• [EXERCISE BRIEF]: Repeat, word for word, every line from the line holding "grey jar: 1 -> 3" through the final line of the entries below. Skip all pictures.

• [RECORDS TO PROCESS]:
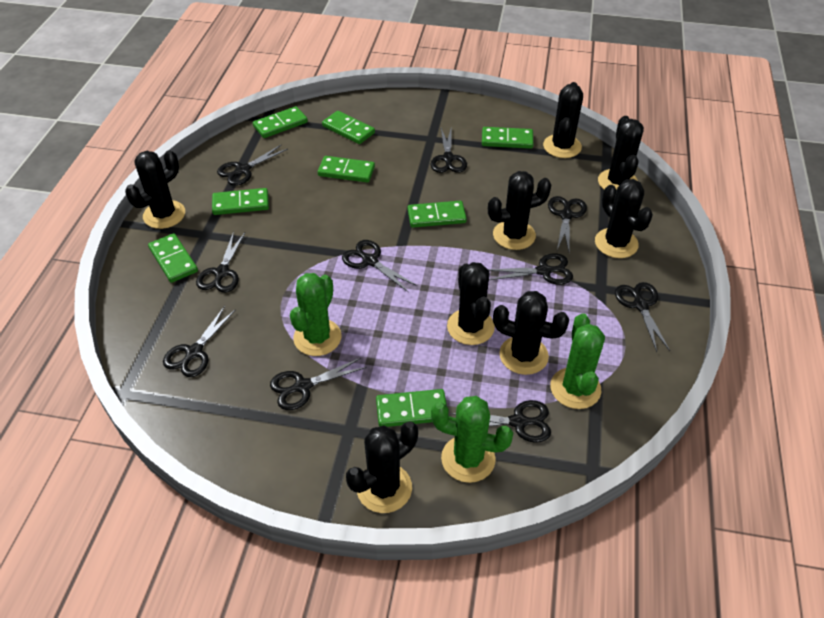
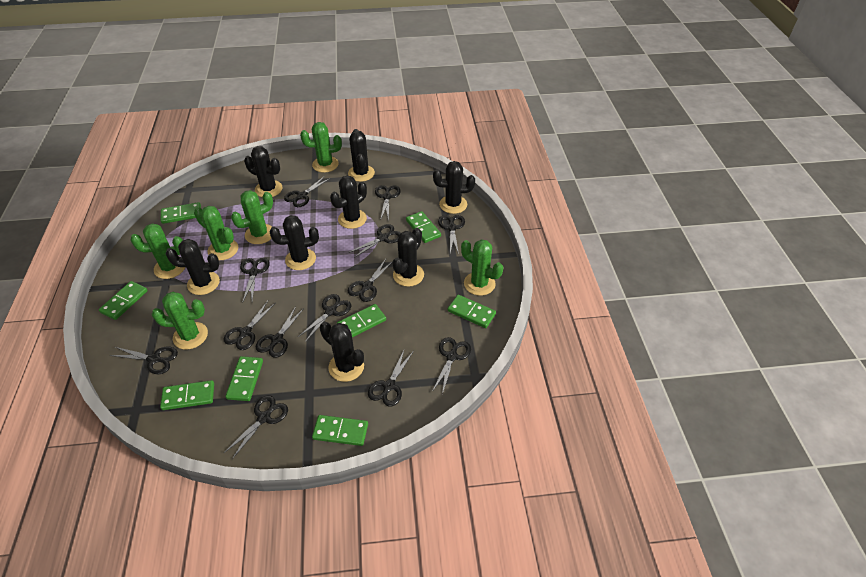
black scissors: 10 -> 13
green cactus: 3 -> 6

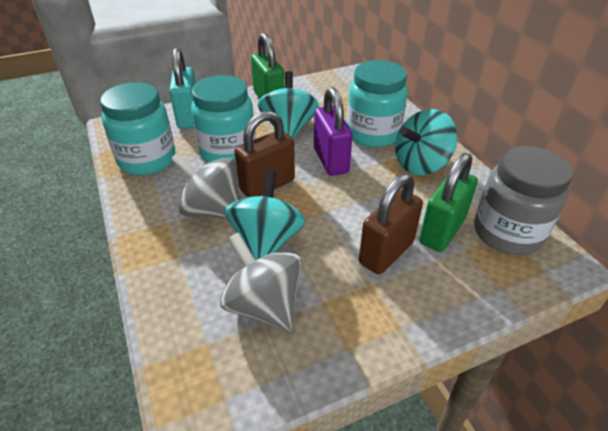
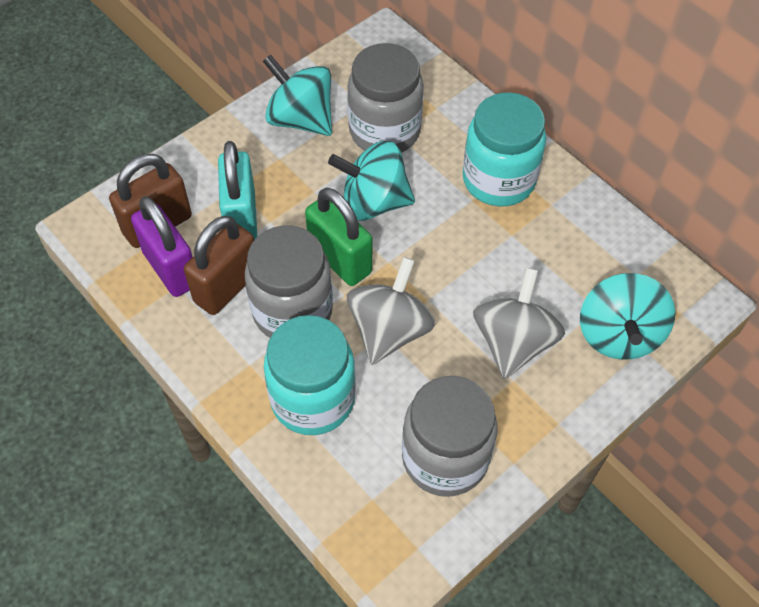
green padlock: 2 -> 1
grey jar: 1 -> 3
turquoise jar: 3 -> 2

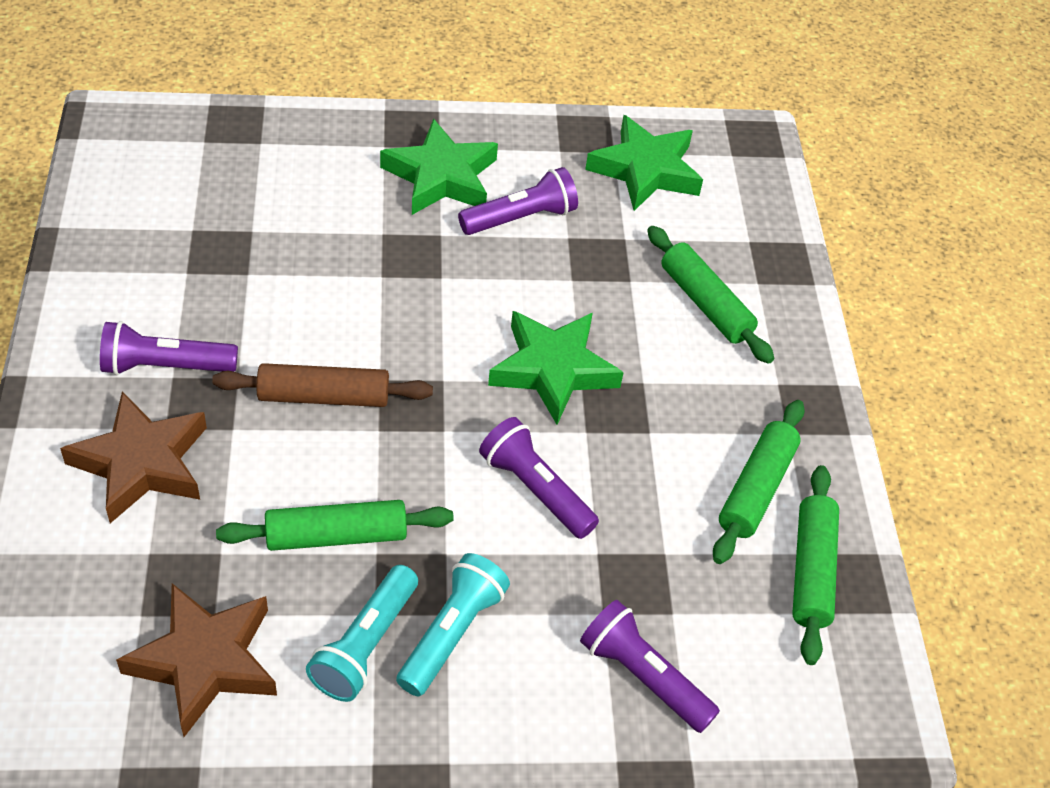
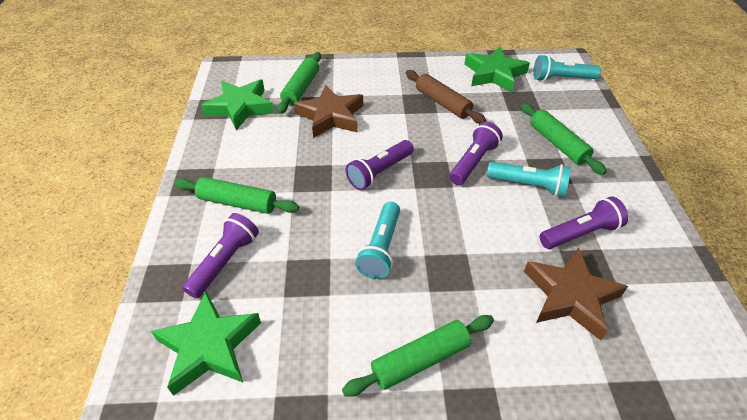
turquoise flashlight: 2 -> 3

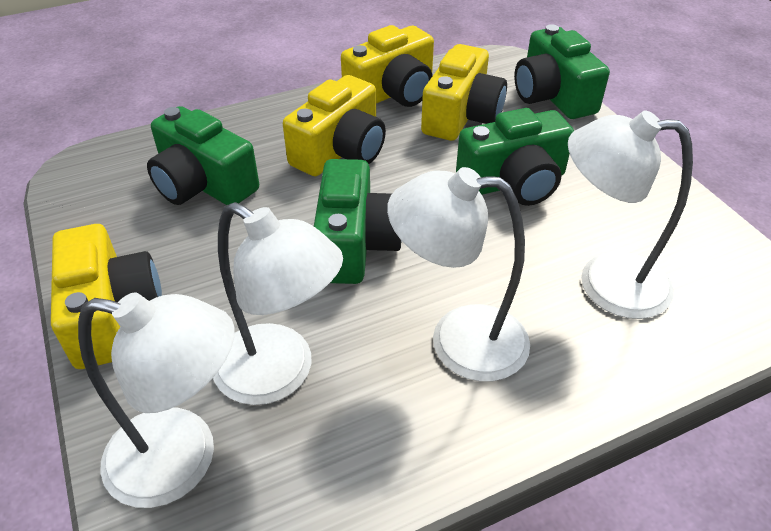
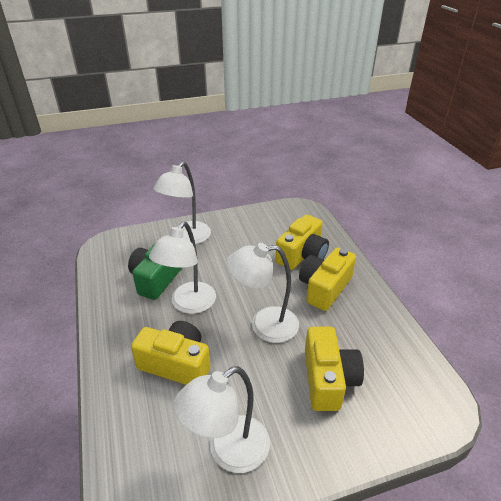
green camera: 4 -> 1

• [YOUR RESPONSE]:
grey jar: 1 -> 3
turquoise jar: 3 -> 2

turquoise flashlight: 2 -> 3

green camera: 4 -> 1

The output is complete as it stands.